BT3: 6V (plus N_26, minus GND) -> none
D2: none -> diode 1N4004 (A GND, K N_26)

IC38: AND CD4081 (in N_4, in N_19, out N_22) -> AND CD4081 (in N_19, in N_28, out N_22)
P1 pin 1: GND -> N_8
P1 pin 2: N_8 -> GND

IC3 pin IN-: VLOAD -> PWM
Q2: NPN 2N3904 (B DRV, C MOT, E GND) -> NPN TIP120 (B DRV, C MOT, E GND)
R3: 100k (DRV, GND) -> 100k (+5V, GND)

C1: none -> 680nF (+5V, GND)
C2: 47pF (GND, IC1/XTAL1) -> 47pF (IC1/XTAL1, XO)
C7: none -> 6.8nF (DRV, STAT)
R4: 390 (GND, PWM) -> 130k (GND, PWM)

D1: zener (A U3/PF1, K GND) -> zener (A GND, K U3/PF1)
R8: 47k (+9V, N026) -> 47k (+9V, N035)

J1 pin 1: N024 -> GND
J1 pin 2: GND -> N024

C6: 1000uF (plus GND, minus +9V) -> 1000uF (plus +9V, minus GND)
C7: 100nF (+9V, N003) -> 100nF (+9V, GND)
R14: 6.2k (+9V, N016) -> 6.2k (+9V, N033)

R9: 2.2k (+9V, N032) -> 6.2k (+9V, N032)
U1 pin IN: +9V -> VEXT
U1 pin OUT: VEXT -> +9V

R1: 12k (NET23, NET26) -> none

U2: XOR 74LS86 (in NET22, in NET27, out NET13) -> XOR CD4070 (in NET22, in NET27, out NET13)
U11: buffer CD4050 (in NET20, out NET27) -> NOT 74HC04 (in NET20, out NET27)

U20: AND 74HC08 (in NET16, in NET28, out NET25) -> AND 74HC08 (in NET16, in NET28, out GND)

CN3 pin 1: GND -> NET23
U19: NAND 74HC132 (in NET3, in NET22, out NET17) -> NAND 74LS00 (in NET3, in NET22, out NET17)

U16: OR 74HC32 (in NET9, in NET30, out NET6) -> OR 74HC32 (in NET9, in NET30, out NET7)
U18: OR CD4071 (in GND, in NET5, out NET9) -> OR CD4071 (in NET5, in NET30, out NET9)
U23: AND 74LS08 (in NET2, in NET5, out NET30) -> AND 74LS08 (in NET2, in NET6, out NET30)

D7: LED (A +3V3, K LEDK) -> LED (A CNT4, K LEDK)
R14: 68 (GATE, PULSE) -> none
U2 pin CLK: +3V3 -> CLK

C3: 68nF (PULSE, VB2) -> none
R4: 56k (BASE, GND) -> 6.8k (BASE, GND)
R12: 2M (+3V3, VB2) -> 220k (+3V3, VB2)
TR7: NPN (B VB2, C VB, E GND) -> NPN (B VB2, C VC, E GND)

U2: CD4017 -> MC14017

━━━

Task to carry out: Starting at the first line of the records above, please copy every line exactly through the line containing "C7: 100nF (+9V, N003) -> 100nF (+9V, GND)", and stop there.

Expected output:
BT3: 6V (plus N_26, minus GND) -> none
D2: none -> diode 1N4004 (A GND, K N_26)

IC38: AND CD4081 (in N_4, in N_19, out N_22) -> AND CD4081 (in N_19, in N_28, out N_22)
P1 pin 1: GND -> N_8
P1 pin 2: N_8 -> GND

IC3 pin IN-: VLOAD -> PWM
Q2: NPN 2N3904 (B DRV, C MOT, E GND) -> NPN TIP120 (B DRV, C MOT, E GND)
R3: 100k (DRV, GND) -> 100k (+5V, GND)

C1: none -> 680nF (+5V, GND)
C2: 47pF (GND, IC1/XTAL1) -> 47pF (IC1/XTAL1, XO)
C7: none -> 6.8nF (DRV, STAT)
R4: 390 (GND, PWM) -> 130k (GND, PWM)

D1: zener (A U3/PF1, K GND) -> zener (A GND, K U3/PF1)
R8: 47k (+9V, N026) -> 47k (+9V, N035)

J1 pin 1: N024 -> GND
J1 pin 2: GND -> N024

C6: 1000uF (plus GND, minus +9V) -> 1000uF (plus +9V, minus GND)
C7: 100nF (+9V, N003) -> 100nF (+9V, GND)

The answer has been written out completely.